→ Task brief
Beginning with the first line of the data below, set down each line exactly through the line that contains "C3: 22uF (plus".
- - -
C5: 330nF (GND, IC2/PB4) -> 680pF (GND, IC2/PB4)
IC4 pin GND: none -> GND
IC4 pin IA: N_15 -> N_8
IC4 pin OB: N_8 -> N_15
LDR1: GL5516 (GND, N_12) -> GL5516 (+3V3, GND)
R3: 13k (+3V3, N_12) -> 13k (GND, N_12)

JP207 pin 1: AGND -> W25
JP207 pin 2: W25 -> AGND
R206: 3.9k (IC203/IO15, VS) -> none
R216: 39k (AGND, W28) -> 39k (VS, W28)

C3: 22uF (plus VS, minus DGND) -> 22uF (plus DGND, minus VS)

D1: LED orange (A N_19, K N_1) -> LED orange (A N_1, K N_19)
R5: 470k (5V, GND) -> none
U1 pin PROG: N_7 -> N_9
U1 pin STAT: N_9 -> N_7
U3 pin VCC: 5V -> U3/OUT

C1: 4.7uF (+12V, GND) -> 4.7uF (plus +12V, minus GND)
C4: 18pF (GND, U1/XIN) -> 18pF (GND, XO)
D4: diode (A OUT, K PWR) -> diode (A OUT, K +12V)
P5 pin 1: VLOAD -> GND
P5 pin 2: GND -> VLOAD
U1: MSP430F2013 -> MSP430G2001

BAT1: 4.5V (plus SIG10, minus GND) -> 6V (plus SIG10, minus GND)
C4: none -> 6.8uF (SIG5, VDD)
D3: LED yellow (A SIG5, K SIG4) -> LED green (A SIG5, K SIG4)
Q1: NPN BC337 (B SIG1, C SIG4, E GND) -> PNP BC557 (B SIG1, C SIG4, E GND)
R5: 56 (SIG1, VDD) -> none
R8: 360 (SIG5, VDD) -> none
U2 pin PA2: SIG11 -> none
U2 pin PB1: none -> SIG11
- - -
→ Task response
C5: 330nF (GND, IC2/PB4) -> 680pF (GND, IC2/PB4)
IC4 pin GND: none -> GND
IC4 pin IA: N_15 -> N_8
IC4 pin OB: N_8 -> N_15
LDR1: GL5516 (GND, N_12) -> GL5516 (+3V3, GND)
R3: 13k (+3V3, N_12) -> 13k (GND, N_12)

JP207 pin 1: AGND -> W25
JP207 pin 2: W25 -> AGND
R206: 3.9k (IC203/IO15, VS) -> none
R216: 39k (AGND, W28) -> 39k (VS, W28)

C3: 22uF (plus VS, minus DGND) -> 22uF (plus DGND, minus VS)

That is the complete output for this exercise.